##### Data provided #####

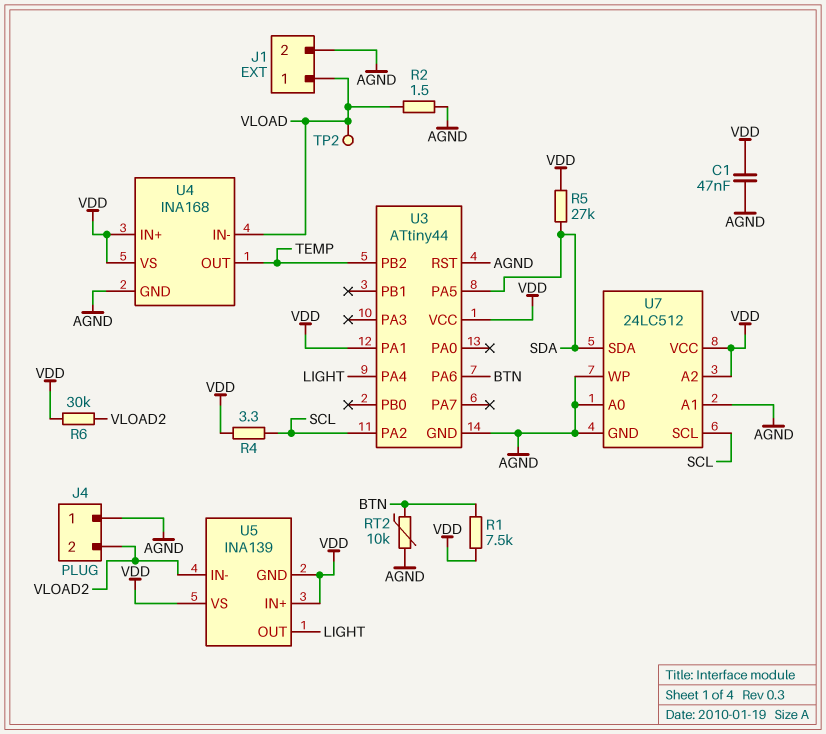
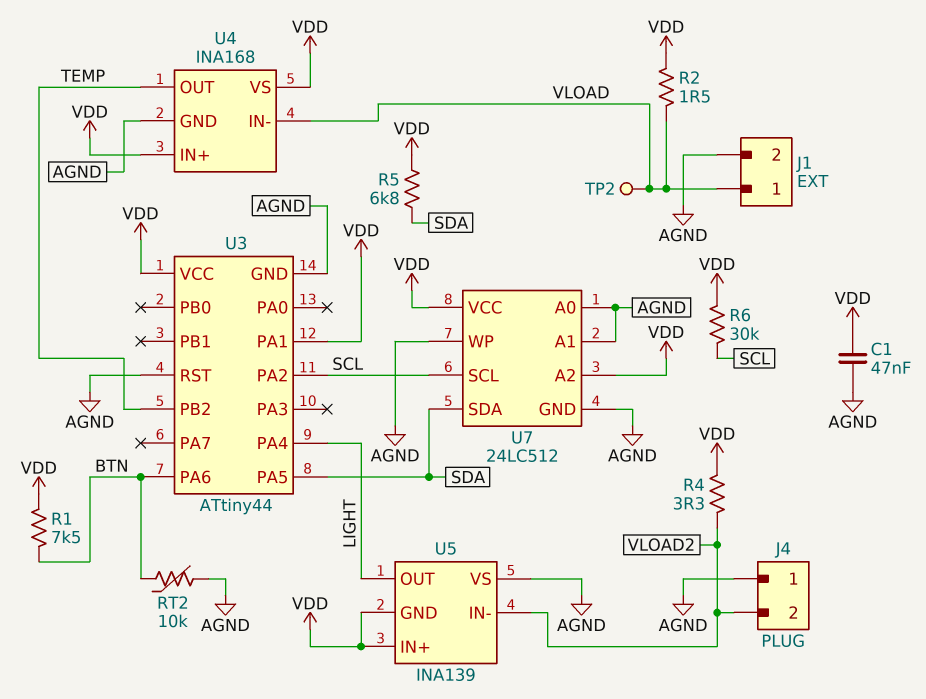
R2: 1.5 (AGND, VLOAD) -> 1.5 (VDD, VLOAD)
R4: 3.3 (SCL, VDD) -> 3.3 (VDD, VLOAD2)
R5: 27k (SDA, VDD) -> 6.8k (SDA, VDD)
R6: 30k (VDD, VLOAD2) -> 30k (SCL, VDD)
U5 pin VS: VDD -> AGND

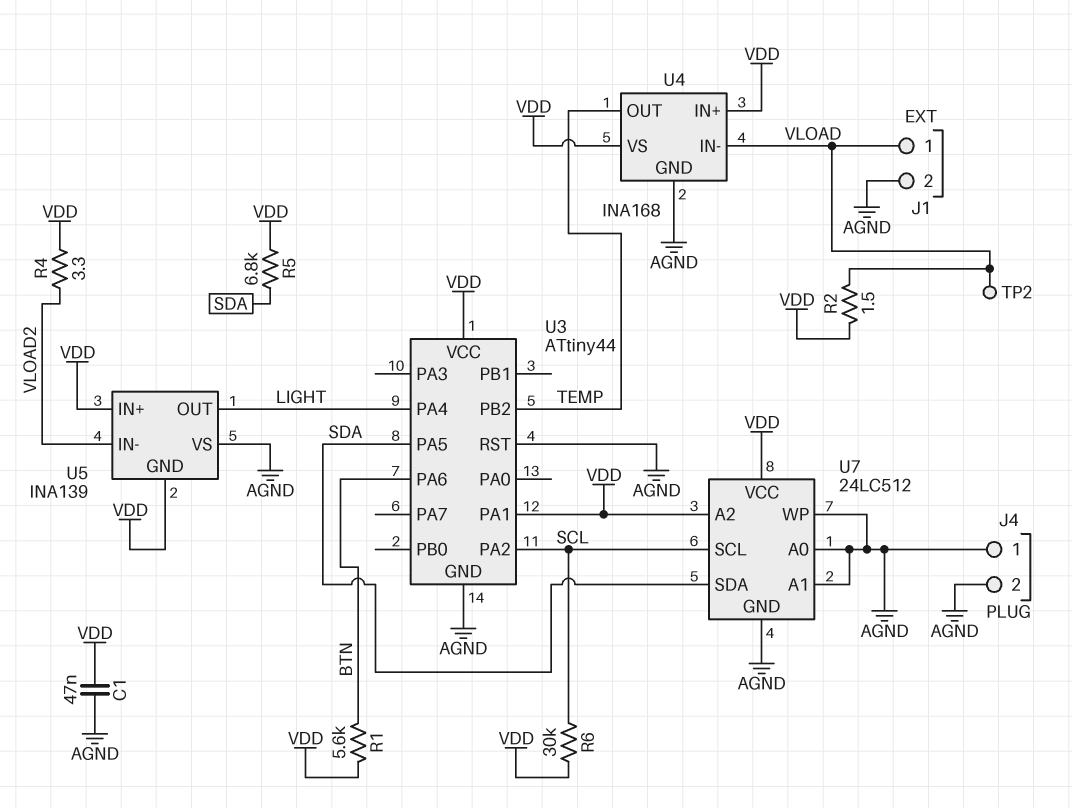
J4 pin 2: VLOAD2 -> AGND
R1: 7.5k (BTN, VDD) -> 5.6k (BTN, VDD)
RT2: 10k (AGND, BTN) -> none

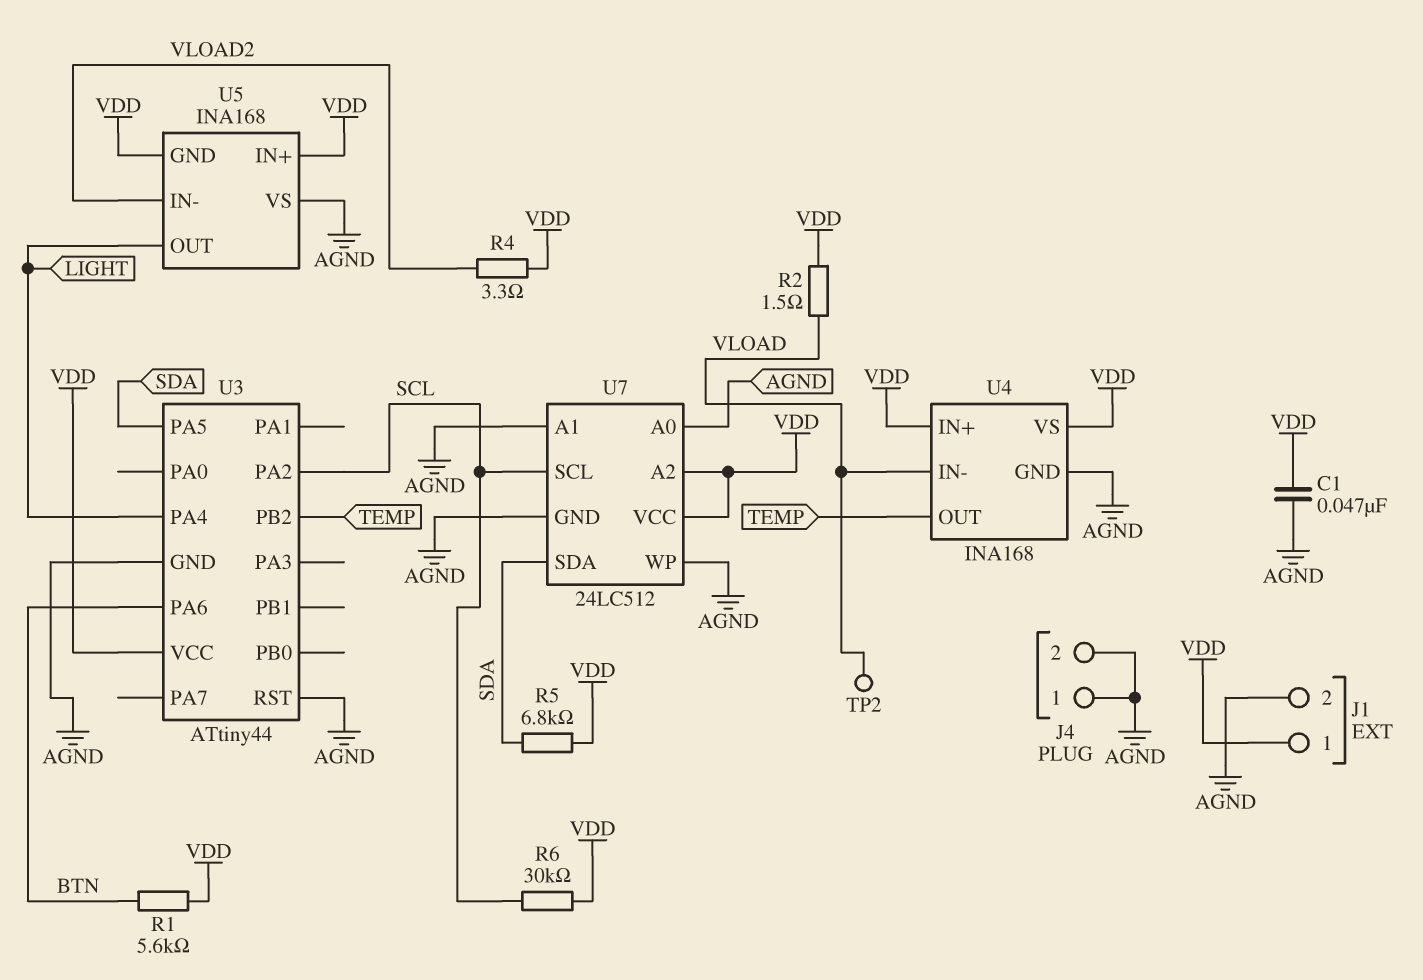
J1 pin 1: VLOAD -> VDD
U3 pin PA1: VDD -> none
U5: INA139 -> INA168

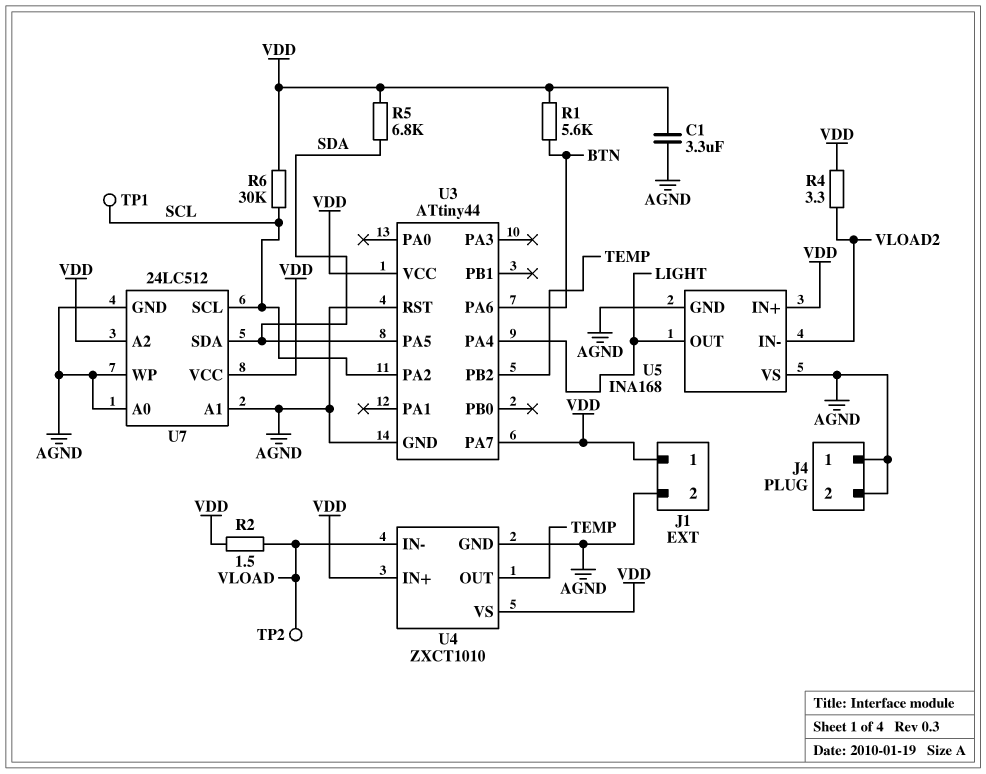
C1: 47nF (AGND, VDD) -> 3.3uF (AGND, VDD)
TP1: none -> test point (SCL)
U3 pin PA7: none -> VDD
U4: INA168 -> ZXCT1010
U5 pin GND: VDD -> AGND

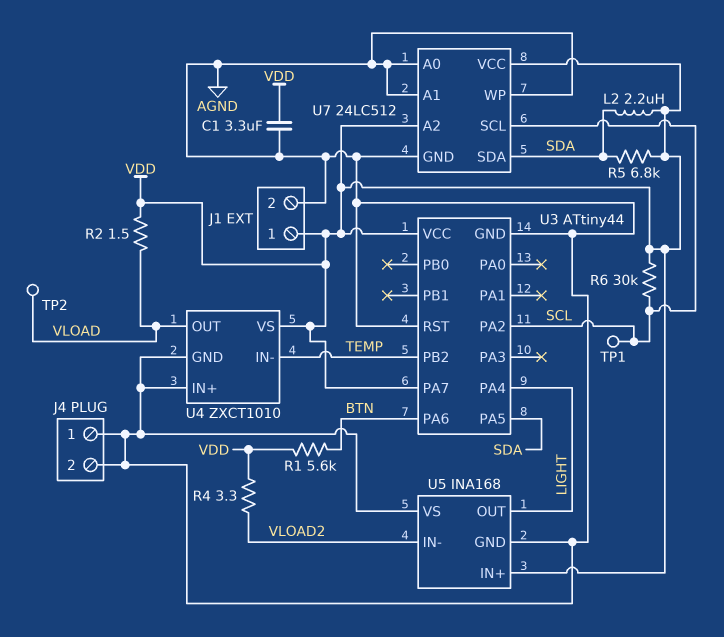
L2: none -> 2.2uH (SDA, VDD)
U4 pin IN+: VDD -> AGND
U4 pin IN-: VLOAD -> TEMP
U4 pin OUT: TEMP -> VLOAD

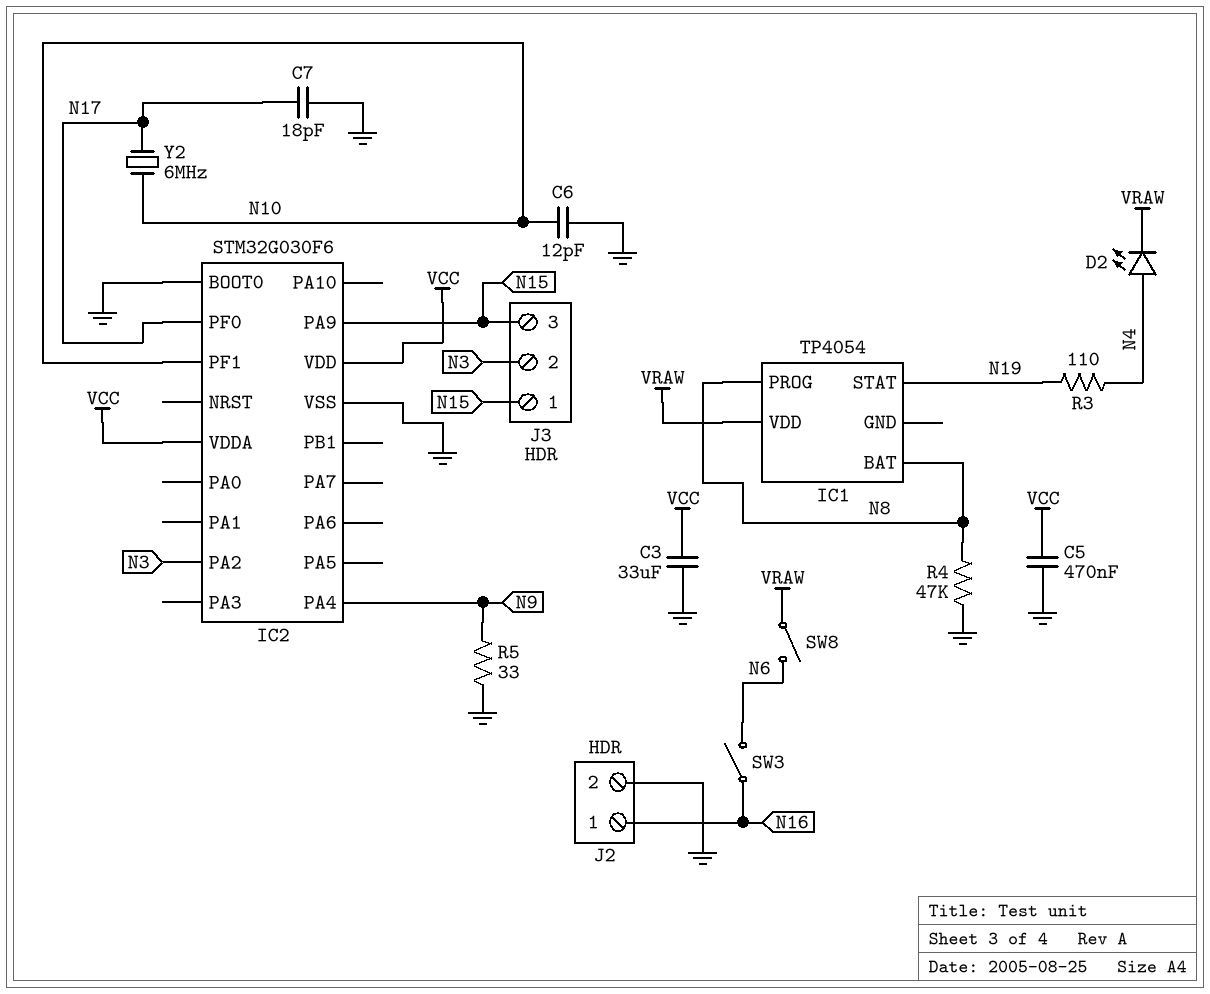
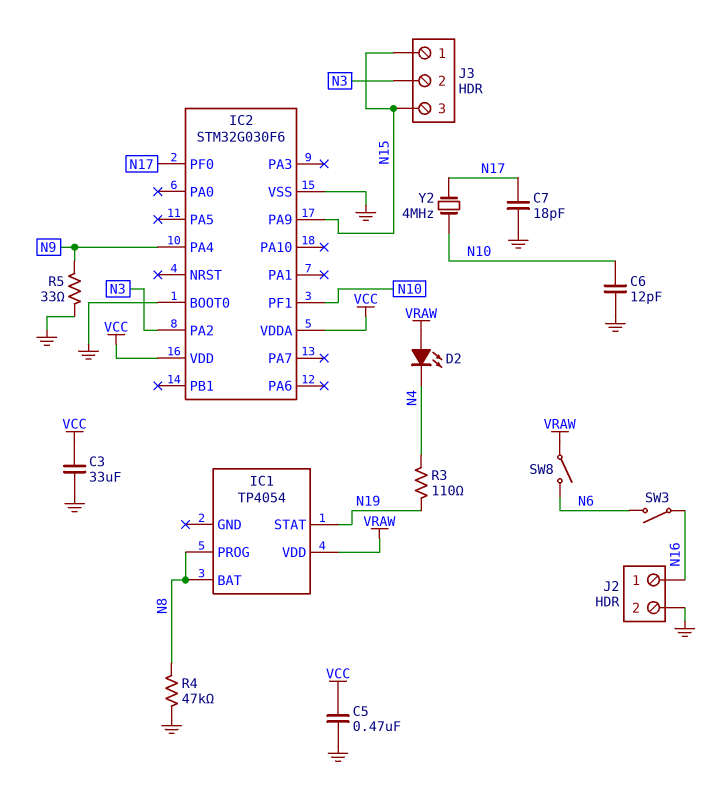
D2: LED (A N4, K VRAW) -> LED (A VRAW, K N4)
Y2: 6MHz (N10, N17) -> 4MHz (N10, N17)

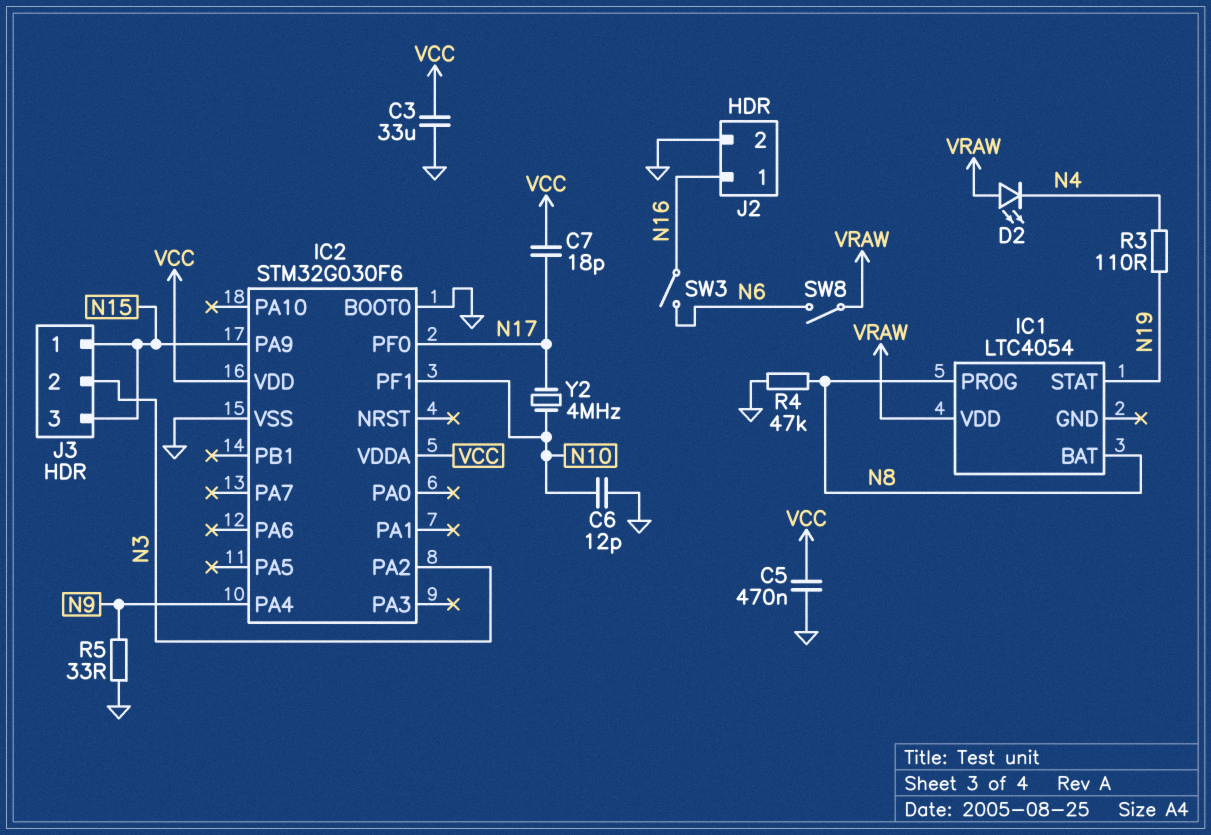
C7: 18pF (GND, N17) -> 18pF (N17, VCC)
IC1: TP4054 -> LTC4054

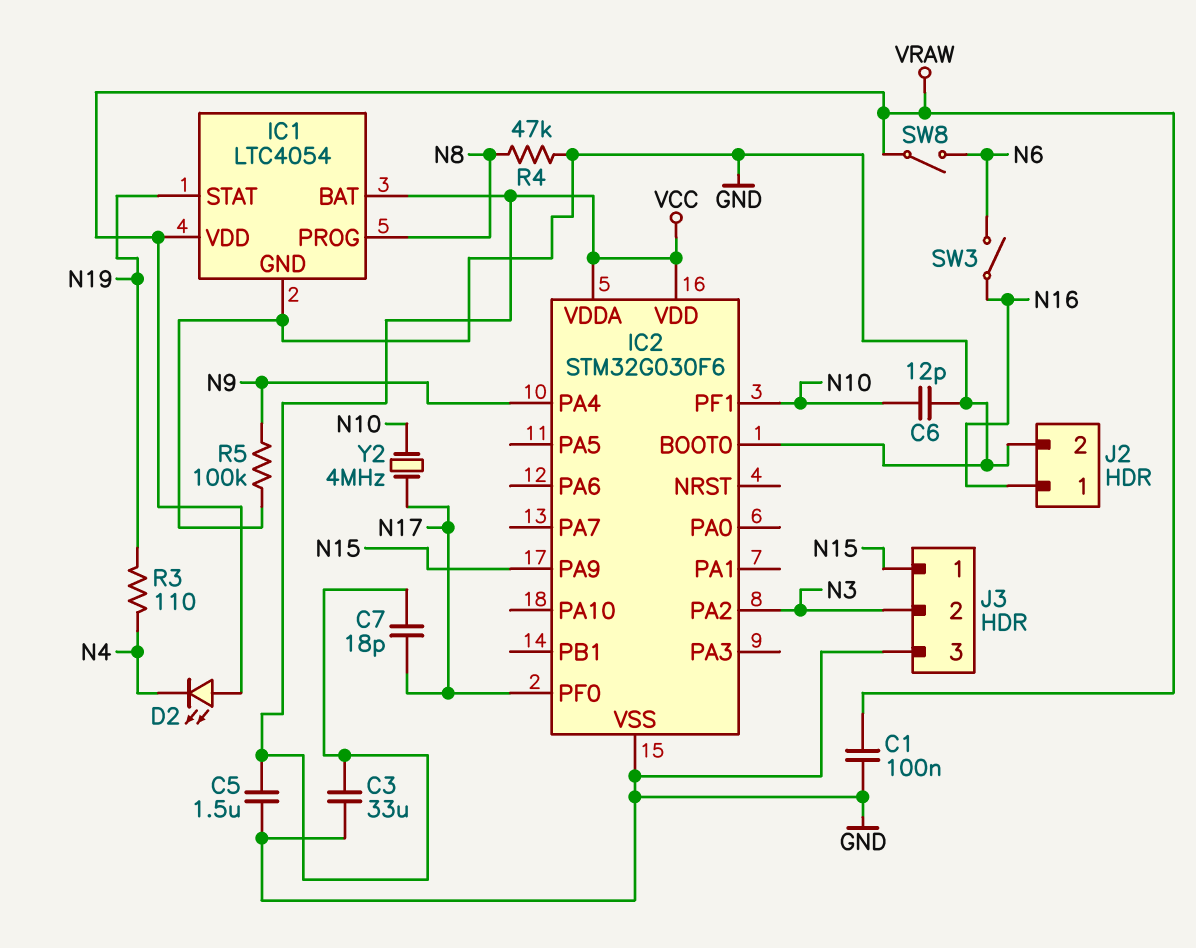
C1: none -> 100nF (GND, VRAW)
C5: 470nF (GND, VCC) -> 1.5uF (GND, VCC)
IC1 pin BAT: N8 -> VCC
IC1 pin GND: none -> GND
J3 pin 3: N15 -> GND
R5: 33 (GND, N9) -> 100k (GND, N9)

#####

From the first line to the last, reproduce the listing above exactly, leaving the pictures out.

R2: 1.5 (AGND, VLOAD) -> 1.5 (VDD, VLOAD)
R4: 3.3 (SCL, VDD) -> 3.3 (VDD, VLOAD2)
R5: 27k (SDA, VDD) -> 6.8k (SDA, VDD)
R6: 30k (VDD, VLOAD2) -> 30k (SCL, VDD)
U5 pin VS: VDD -> AGND

J4 pin 2: VLOAD2 -> AGND
R1: 7.5k (BTN, VDD) -> 5.6k (BTN, VDD)
RT2: 10k (AGND, BTN) -> none

J1 pin 1: VLOAD -> VDD
U3 pin PA1: VDD -> none
U5: INA139 -> INA168

C1: 47nF (AGND, VDD) -> 3.3uF (AGND, VDD)
TP1: none -> test point (SCL)
U3 pin PA7: none -> VDD
U4: INA168 -> ZXCT1010
U5 pin GND: VDD -> AGND

L2: none -> 2.2uH (SDA, VDD)
U4 pin IN+: VDD -> AGND
U4 pin IN-: VLOAD -> TEMP
U4 pin OUT: TEMP -> VLOAD

D2: LED (A N4, K VRAW) -> LED (A VRAW, K N4)
Y2: 6MHz (N10, N17) -> 4MHz (N10, N17)

C7: 18pF (GND, N17) -> 18pF (N17, VCC)
IC1: TP4054 -> LTC4054

C1: none -> 100nF (GND, VRAW)
C5: 470nF (GND, VCC) -> 1.5uF (GND, VCC)
IC1 pin BAT: N8 -> VCC
IC1 pin GND: none -> GND
J3 pin 3: N15 -> GND
R5: 33 (GND, N9) -> 100k (GND, N9)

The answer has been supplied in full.